- **ACTIVITY**: Start at the line with "red bucket: 1 -> 2" in the records below, stop at the line with "brown banana: 10 -> 12", and return every line in that span exactly, the two end lines included.

►

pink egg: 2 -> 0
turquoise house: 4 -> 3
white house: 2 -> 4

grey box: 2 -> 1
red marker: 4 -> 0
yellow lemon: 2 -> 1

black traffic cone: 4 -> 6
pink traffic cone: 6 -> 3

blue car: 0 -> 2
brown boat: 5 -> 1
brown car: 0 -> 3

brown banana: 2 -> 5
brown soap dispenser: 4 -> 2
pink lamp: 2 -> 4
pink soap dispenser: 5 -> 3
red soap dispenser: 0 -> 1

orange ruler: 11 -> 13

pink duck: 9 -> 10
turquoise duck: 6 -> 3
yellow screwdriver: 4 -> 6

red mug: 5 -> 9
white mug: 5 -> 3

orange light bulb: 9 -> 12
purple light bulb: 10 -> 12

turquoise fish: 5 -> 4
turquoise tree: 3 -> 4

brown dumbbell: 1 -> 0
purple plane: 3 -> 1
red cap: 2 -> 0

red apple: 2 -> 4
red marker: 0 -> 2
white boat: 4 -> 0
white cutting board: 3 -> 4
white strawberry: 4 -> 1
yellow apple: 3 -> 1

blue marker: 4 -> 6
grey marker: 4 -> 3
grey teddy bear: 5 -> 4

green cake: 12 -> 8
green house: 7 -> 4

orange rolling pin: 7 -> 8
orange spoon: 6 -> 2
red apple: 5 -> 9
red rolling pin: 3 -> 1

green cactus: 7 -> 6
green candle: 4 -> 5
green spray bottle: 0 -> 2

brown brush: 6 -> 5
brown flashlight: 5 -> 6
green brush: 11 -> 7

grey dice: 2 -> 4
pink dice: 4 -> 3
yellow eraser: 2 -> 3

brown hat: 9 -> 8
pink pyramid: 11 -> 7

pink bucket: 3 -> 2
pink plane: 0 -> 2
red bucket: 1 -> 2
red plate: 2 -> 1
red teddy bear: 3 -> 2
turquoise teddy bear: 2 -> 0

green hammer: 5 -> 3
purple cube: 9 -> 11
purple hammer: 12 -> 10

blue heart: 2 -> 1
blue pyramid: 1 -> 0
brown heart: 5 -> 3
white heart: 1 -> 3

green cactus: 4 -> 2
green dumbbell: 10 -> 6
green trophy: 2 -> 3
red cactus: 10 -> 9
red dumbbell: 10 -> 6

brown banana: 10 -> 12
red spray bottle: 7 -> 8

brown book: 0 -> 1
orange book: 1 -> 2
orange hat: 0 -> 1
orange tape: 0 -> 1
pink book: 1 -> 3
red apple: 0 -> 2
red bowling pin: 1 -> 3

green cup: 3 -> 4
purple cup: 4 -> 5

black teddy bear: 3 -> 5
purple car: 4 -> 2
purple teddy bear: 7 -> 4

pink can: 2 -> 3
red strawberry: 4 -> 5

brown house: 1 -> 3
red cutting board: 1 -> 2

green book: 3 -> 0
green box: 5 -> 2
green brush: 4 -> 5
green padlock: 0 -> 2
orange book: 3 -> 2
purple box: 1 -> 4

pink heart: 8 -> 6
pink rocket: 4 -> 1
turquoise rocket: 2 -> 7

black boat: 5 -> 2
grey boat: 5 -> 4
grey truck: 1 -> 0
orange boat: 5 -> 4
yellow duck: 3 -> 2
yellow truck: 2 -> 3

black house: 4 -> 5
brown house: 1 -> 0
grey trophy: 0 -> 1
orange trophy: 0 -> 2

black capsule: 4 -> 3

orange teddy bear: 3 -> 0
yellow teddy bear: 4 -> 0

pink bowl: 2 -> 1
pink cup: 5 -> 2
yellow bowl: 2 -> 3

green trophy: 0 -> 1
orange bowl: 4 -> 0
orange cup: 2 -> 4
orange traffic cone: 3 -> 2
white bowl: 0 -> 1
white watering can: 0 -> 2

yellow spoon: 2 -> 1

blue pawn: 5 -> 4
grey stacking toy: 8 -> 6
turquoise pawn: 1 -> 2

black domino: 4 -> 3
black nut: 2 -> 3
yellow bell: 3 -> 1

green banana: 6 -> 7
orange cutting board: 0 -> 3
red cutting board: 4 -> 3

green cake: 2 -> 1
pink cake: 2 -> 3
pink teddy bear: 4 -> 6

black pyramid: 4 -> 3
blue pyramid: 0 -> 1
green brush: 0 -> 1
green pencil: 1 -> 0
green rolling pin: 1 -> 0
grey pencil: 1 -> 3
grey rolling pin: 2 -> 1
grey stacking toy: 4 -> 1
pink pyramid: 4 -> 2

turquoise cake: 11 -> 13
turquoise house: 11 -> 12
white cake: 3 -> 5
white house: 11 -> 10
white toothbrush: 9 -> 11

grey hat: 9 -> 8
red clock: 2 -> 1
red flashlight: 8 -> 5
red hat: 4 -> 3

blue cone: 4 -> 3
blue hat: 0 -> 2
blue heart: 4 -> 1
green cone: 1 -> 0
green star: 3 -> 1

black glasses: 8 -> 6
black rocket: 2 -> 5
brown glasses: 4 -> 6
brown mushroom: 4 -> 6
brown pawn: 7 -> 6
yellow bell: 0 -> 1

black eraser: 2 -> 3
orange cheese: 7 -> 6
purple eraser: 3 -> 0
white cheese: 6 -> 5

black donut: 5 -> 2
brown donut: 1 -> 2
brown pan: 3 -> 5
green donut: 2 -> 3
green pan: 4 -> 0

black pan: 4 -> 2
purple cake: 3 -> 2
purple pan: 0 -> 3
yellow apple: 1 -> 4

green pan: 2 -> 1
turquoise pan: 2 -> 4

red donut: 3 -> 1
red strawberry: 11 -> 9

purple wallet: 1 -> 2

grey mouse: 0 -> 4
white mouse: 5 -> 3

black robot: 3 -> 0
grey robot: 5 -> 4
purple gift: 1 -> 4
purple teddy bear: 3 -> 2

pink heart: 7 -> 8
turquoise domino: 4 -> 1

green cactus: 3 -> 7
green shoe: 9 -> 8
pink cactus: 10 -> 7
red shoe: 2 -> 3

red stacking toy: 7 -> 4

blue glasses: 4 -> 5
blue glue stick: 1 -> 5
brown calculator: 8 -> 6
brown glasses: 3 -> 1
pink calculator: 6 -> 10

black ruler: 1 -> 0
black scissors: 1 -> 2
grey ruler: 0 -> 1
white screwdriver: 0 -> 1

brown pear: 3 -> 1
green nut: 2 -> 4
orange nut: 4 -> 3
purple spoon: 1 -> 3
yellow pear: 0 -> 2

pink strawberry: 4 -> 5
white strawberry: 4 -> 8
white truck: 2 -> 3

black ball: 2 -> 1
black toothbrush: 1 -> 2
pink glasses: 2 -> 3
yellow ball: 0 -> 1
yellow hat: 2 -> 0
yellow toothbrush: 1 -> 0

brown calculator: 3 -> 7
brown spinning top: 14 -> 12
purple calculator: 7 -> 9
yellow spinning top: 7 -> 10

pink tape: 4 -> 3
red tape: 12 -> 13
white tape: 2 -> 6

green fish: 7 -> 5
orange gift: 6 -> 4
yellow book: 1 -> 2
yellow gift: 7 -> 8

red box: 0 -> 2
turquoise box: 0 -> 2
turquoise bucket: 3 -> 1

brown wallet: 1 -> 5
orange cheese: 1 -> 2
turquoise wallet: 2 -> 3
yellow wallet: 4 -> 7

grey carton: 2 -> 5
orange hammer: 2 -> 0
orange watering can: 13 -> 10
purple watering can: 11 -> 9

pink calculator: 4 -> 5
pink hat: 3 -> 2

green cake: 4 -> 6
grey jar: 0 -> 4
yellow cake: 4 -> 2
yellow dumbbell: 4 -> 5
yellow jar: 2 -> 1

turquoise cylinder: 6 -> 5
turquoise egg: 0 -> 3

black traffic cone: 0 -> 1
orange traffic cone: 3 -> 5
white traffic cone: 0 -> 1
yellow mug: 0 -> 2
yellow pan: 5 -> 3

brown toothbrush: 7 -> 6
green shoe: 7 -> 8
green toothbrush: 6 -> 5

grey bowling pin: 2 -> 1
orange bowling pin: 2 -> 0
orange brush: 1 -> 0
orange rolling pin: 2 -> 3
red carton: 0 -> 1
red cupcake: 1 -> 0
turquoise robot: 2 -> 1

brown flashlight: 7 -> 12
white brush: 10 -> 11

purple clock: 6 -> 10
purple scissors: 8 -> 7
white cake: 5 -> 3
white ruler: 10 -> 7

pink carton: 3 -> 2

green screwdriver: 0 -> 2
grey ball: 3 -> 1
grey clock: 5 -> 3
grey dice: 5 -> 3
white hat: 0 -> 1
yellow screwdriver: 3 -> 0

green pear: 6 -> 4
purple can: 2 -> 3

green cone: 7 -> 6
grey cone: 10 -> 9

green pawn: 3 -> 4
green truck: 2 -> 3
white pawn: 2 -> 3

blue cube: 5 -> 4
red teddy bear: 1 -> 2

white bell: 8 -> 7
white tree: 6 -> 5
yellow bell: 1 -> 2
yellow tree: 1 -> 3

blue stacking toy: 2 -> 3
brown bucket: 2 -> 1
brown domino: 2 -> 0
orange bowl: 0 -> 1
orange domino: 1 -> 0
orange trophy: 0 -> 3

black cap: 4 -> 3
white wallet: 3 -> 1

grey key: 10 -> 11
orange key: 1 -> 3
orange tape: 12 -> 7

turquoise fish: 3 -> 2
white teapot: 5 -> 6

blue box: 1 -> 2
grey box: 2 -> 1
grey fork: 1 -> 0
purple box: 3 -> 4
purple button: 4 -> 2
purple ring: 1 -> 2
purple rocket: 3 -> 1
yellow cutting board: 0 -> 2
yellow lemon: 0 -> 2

◄

- **WRITTEN ANSWER**:
red bucket: 1 -> 2
red plate: 2 -> 1
red teddy bear: 3 -> 2
turquoise teddy bear: 2 -> 0

green hammer: 5 -> 3
purple cube: 9 -> 11
purple hammer: 12 -> 10

blue heart: 2 -> 1
blue pyramid: 1 -> 0
brown heart: 5 -> 3
white heart: 1 -> 3

green cactus: 4 -> 2
green dumbbell: 10 -> 6
green trophy: 2 -> 3
red cactus: 10 -> 9
red dumbbell: 10 -> 6

brown banana: 10 -> 12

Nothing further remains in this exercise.